Spatial reasoning data:
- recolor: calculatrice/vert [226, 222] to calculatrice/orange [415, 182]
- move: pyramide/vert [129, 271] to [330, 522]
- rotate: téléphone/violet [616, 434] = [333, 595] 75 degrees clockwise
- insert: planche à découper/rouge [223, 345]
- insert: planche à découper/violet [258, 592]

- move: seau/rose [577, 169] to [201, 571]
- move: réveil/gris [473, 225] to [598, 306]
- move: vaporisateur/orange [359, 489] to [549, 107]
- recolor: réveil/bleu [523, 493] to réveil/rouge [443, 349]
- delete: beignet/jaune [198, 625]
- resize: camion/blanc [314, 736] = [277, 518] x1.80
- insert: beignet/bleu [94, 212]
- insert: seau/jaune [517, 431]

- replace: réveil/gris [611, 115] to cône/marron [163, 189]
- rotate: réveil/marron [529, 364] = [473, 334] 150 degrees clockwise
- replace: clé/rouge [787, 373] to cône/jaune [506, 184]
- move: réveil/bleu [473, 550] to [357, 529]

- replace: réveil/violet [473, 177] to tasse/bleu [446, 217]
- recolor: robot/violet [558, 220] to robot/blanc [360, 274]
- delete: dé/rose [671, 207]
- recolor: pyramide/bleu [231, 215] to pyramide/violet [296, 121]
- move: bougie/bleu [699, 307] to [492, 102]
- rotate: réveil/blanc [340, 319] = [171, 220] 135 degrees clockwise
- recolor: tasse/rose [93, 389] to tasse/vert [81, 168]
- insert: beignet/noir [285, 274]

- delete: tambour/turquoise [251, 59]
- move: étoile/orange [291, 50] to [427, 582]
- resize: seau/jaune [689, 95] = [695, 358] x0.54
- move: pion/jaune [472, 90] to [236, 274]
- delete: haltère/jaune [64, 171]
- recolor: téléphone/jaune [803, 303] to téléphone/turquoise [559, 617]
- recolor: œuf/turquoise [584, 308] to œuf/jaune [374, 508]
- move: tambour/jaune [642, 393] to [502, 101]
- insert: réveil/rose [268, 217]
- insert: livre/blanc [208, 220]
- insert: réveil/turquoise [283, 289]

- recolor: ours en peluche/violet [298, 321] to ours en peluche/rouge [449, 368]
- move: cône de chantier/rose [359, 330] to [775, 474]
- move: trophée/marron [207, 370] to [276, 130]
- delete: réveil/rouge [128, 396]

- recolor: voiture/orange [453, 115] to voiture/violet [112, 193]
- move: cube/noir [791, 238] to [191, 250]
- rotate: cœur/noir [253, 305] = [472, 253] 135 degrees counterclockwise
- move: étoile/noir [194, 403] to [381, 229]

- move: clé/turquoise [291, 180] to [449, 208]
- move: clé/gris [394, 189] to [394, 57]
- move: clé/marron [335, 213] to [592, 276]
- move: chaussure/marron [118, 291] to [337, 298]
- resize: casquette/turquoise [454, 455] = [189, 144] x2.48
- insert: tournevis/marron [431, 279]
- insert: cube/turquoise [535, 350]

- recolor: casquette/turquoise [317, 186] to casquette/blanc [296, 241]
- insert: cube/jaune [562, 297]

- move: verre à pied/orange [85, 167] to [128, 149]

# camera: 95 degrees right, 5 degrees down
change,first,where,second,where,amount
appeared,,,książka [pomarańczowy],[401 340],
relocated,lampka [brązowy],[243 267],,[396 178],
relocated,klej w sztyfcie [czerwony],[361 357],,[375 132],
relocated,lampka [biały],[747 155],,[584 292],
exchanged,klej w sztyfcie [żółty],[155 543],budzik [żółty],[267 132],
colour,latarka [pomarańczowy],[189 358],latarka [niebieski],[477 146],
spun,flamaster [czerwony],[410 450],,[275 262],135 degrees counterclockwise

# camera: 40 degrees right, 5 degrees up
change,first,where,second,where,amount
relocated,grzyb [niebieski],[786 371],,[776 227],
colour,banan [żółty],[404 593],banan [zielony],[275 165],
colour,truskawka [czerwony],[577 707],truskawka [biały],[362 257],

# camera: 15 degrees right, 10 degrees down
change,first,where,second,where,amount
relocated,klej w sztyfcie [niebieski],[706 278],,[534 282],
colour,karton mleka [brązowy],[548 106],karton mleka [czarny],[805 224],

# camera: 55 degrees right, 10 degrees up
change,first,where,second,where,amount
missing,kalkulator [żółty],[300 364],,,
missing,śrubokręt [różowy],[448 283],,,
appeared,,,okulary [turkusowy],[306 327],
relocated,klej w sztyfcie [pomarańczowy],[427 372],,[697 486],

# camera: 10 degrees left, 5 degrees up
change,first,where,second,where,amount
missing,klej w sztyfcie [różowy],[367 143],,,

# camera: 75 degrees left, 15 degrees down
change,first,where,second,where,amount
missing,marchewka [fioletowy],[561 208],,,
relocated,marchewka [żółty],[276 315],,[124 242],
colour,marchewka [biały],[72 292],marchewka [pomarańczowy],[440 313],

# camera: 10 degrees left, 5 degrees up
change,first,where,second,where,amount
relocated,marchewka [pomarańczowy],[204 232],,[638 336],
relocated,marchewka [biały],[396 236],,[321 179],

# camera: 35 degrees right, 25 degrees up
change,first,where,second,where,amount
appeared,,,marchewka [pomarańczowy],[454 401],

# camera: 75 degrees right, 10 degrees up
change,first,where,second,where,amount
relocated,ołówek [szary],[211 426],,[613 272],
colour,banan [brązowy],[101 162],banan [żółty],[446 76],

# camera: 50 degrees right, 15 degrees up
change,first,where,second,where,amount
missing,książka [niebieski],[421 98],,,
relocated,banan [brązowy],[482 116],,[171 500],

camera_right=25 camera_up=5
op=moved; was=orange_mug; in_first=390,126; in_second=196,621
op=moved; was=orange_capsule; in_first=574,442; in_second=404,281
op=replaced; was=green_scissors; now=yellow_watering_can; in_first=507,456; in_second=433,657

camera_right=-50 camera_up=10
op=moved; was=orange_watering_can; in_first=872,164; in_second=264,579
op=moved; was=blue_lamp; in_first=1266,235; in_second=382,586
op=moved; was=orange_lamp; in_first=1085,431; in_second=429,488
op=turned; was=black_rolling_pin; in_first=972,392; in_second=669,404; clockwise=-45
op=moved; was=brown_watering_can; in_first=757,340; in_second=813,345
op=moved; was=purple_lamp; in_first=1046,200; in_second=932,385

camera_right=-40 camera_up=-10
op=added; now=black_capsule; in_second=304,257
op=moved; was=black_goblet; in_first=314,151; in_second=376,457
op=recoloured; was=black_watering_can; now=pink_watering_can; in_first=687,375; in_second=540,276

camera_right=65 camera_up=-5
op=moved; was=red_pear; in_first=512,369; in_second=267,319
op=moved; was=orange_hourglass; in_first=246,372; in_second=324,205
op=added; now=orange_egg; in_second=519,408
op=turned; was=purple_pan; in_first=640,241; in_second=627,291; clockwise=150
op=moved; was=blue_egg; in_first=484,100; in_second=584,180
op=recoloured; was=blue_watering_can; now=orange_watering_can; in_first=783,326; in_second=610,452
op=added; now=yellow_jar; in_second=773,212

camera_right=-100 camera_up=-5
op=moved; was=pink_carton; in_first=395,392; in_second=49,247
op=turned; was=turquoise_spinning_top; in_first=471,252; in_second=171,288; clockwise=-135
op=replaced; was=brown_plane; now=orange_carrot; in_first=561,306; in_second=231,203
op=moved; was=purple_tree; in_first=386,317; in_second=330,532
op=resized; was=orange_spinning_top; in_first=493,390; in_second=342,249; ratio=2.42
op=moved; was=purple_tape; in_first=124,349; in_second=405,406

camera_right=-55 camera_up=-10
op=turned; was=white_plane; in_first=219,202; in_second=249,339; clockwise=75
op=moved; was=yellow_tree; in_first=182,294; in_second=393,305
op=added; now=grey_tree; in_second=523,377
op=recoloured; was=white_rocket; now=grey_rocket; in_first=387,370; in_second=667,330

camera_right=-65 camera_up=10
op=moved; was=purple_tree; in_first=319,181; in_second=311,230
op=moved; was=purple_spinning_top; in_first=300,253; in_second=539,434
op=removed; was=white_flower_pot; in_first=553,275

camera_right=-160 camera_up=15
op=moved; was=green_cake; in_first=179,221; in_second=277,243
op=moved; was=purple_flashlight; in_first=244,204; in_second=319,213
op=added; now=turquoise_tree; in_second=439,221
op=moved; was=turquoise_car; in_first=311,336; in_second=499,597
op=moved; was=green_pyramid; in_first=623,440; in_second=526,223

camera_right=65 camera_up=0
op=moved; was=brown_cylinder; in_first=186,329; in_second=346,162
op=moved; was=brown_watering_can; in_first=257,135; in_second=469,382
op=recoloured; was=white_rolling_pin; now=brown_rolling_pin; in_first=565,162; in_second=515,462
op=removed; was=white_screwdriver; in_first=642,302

* _EXERCISE DESCRIPTION_
What is asked for is an exact copy of the lines above from the one containing "op=moved; was=orange_mug; in_first=390,126;" through the one containing "op=moved; was=orange_capsule; in_first=574,442;", and only those.

* _FINISHED TASK_
op=moved; was=orange_mug; in_first=390,126; in_second=196,621
op=moved; was=orange_capsule; in_first=574,442; in_second=404,281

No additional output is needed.